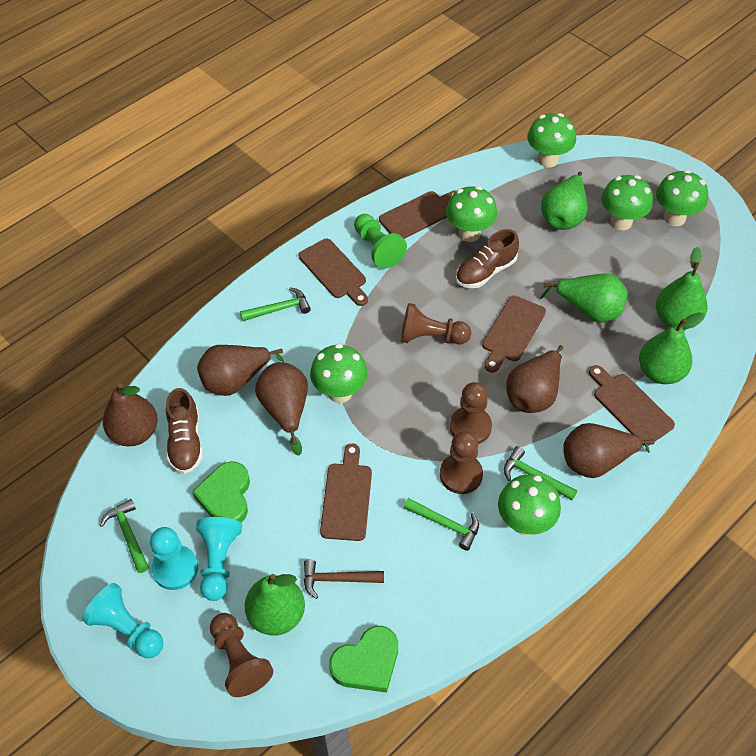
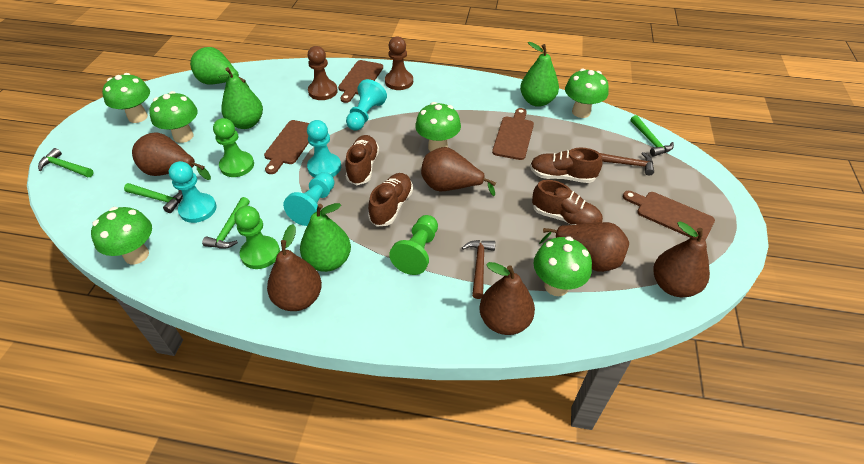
brown cutting board: 5 -> 4
brown hammer: 1 -> 2
brown pawn: 4 -> 2
brown pear: 5 -> 6
brown shoe: 2 -> 4
green heart: 2 -> 0
green pawn: 1 -> 3
green pear: 5 -> 4
turquoise pawn: 3 -> 4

* * * * * * * * *

▶ [Your task] Print each record exactly as it stands, leaving the images out.

▶ [Output of the exercise]
brown cutting board: 5 -> 4
brown hammer: 1 -> 2
brown pawn: 4 -> 2
brown pear: 5 -> 6
brown shoe: 2 -> 4
green heart: 2 -> 0
green pawn: 1 -> 3
green pear: 5 -> 4
turquoise pawn: 3 -> 4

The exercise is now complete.